(Provided data)

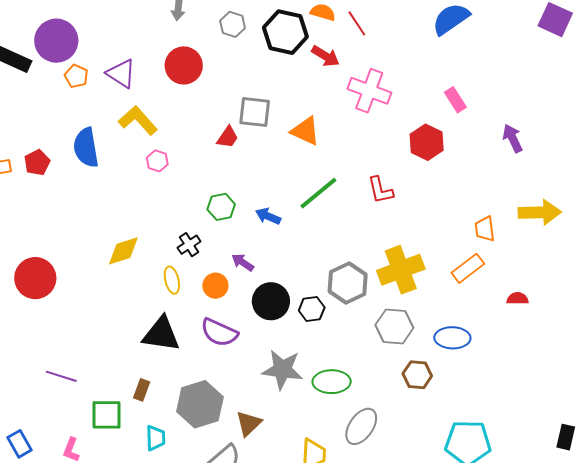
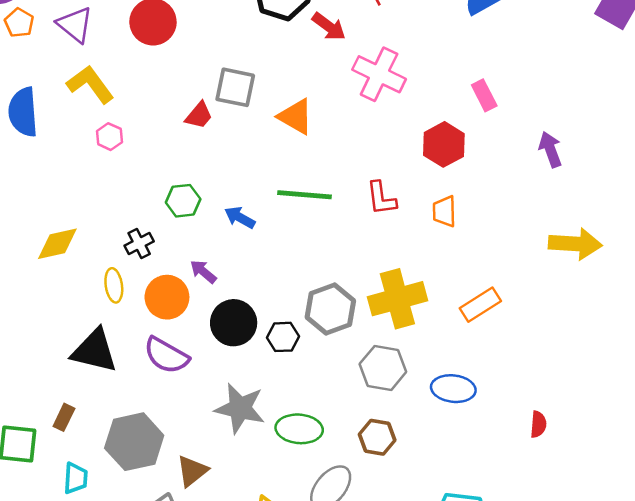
green line: (318, 193) -> (305, 195), turned 39
orange trapezoid: (485, 229) -> (444, 211), moved
orange circle: (215, 286) -> (167, 297), size x1.4
red semicircle: (517, 298) -> (538, 424), moved, turned 90
brown hexagon: (417, 375) -> (377, 437), moved

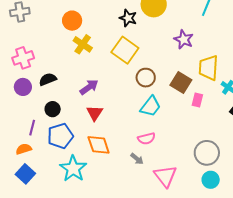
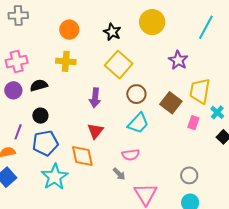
black star: (128, 18) -> (112, 32), moved
yellow cross: (83, 44) -> (66, 61), moved, turned -36
purple arrow: (89, 87) -> (95, 98), moved, turned 126
pink rectangle: (197, 100) -> (193, 123), moved
red triangle: (95, 113) -> (95, 131), moved
gray circle: (207, 153) -> (189, 175), size x0.7

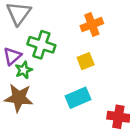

(End Provided data)

Given the entries above, transcribe exactly the lines from the one holding "red semicircle: (517, 298)" through the one holding "red triangle: (95, 113) -> (95, 131), moved"; pictures do not belong in the transcription.

**Response to this task:**
red semicircle: (517, 298) -> (538, 424), moved, turned 90
brown hexagon: (417, 375) -> (377, 437), moved

black star: (128, 18) -> (112, 32), moved
yellow cross: (83, 44) -> (66, 61), moved, turned -36
purple arrow: (89, 87) -> (95, 98), moved, turned 126
pink rectangle: (197, 100) -> (193, 123), moved
red triangle: (95, 113) -> (95, 131), moved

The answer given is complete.